| Task to carry out |
Lines of the data that contain the word "watering" are the ones to copy.

Object state comparisons:
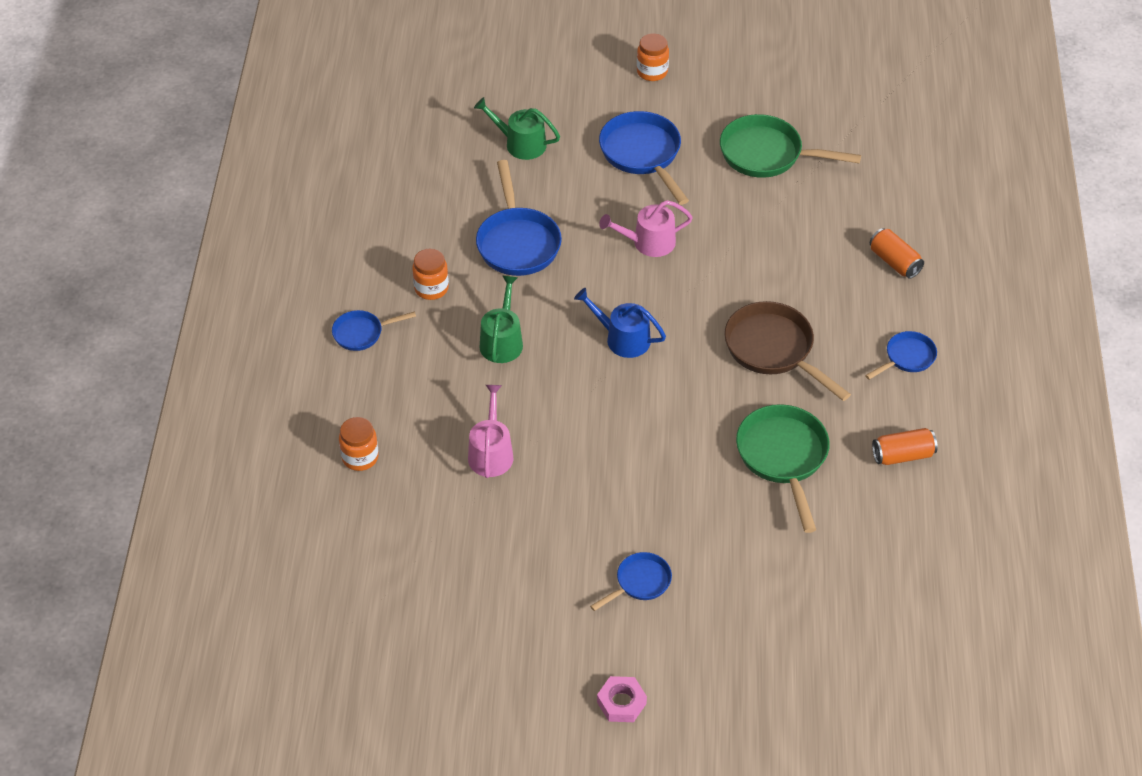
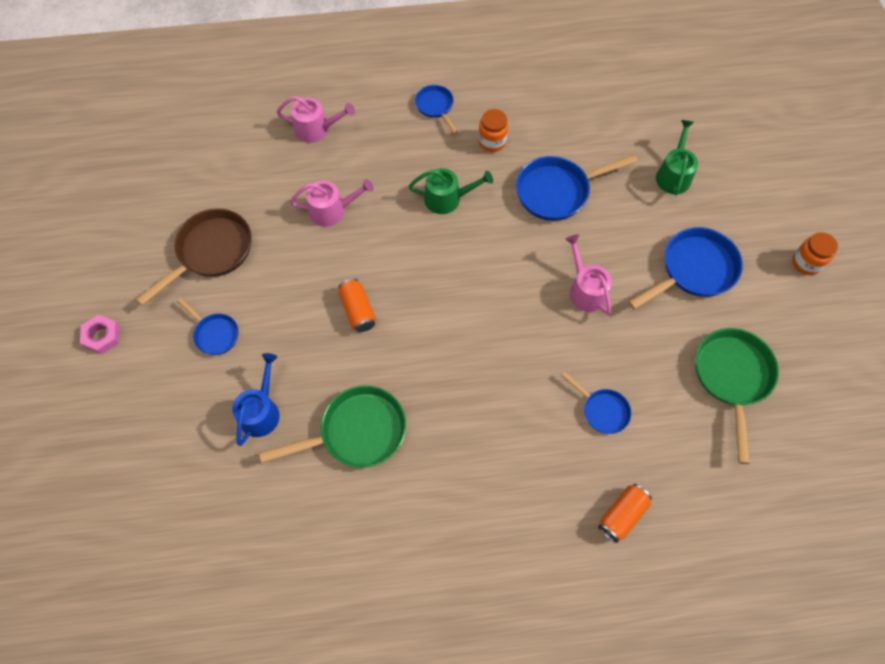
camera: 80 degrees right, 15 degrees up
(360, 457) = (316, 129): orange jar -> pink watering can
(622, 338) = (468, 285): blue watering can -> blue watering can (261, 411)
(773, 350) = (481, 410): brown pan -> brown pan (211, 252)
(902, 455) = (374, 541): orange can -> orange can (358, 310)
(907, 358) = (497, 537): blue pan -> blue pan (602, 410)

* * *

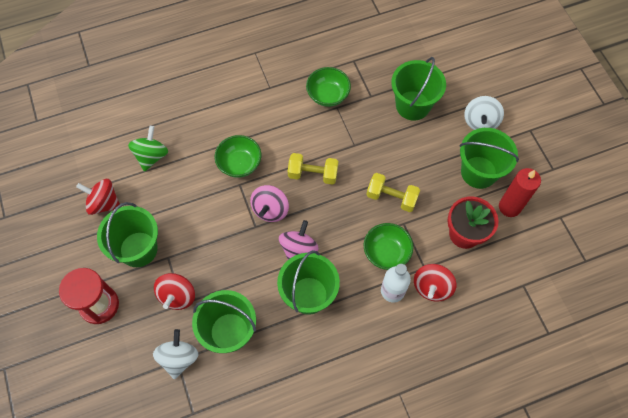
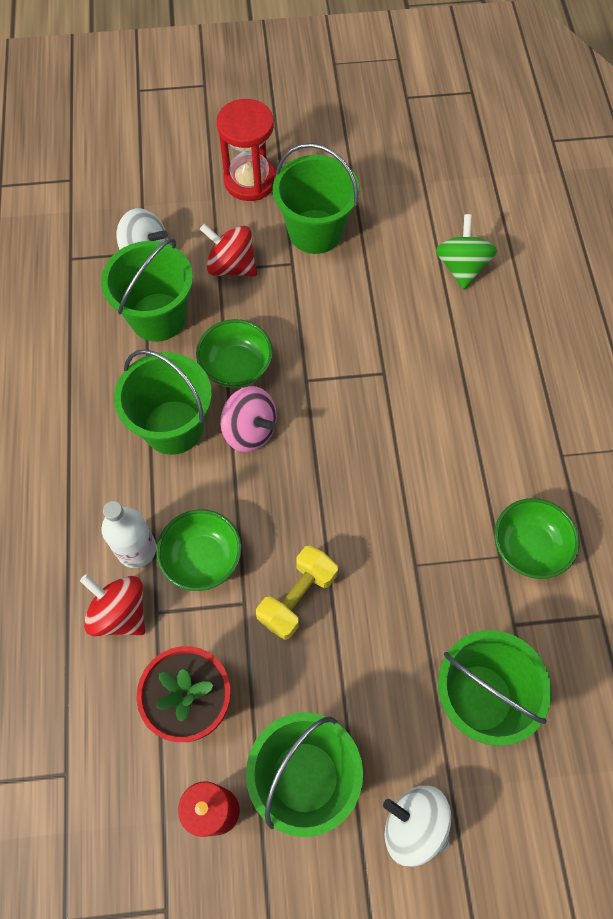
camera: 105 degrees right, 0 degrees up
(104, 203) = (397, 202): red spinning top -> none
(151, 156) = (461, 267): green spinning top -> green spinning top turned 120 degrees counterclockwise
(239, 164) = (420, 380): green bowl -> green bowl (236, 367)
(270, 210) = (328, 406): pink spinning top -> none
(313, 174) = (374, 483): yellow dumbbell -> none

| Finished task |
(360, 457) = (316, 129): orange jar -> pink watering can
(622, 338) = (468, 285): blue watering can -> blue watering can (261, 411)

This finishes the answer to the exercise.